WHAT NEEDS TO BE DONE -
Reproduce exactly the lines from the top of the records below through the line holding "C3: none -> 100nF (AGND, VCC)".

====== STORED DATA ======

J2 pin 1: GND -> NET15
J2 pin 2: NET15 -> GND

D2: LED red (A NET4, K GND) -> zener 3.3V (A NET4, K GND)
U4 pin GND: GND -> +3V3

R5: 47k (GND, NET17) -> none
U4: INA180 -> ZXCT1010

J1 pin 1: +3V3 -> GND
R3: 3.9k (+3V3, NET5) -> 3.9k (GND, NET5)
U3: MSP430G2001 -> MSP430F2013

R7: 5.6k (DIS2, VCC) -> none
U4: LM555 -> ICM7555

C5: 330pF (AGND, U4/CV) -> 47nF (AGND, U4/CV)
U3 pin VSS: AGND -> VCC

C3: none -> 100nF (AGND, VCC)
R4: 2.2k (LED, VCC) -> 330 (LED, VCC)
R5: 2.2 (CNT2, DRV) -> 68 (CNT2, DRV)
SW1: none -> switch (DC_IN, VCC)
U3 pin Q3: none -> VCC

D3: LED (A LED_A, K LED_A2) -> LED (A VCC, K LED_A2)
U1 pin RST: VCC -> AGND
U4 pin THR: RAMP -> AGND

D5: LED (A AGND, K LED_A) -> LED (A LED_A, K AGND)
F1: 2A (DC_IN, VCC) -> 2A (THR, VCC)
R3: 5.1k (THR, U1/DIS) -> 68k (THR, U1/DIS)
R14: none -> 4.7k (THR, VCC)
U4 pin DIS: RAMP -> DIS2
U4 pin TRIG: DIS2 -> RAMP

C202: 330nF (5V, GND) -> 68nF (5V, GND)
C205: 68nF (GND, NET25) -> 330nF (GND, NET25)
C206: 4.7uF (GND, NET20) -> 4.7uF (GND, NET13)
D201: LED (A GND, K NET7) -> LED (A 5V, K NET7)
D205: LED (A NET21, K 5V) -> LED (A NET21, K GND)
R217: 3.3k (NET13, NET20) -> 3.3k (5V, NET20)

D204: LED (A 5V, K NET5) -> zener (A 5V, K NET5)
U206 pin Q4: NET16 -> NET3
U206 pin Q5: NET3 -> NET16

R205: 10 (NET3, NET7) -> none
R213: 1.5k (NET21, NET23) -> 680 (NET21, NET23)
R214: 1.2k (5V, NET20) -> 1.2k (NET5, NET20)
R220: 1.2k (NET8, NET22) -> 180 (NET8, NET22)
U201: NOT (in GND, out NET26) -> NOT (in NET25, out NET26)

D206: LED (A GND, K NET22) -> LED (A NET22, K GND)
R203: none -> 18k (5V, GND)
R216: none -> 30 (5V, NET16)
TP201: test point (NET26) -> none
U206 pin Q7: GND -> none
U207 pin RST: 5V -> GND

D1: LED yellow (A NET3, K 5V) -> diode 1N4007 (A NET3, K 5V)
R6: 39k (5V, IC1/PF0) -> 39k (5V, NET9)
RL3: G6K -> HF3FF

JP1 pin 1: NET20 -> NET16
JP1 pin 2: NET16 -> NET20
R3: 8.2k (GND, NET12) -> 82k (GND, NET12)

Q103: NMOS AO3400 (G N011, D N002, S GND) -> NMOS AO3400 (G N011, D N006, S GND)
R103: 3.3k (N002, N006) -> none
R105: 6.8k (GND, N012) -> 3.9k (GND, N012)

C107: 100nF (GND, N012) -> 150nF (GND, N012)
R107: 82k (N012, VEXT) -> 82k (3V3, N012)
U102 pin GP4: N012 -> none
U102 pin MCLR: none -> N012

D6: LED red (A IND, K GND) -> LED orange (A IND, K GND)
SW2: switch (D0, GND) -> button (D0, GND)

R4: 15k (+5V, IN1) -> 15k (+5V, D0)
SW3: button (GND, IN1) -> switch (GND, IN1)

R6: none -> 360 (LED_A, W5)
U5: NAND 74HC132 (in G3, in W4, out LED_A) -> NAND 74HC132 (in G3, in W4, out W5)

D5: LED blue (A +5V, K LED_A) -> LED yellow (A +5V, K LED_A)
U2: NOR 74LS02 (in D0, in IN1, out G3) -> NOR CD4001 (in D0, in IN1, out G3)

======

WORKED SOLUTION -
J2 pin 1: GND -> NET15
J2 pin 2: NET15 -> GND

D2: LED red (A NET4, K GND) -> zener 3.3V (A NET4, K GND)
U4 pin GND: GND -> +3V3

R5: 47k (GND, NET17) -> none
U4: INA180 -> ZXCT1010

J1 pin 1: +3V3 -> GND
R3: 3.9k (+3V3, NET5) -> 3.9k (GND, NET5)
U3: MSP430G2001 -> MSP430F2013

R7: 5.6k (DIS2, VCC) -> none
U4: LM555 -> ICM7555

C5: 330pF (AGND, U4/CV) -> 47nF (AGND, U4/CV)
U3 pin VSS: AGND -> VCC

C3: none -> 100nF (AGND, VCC)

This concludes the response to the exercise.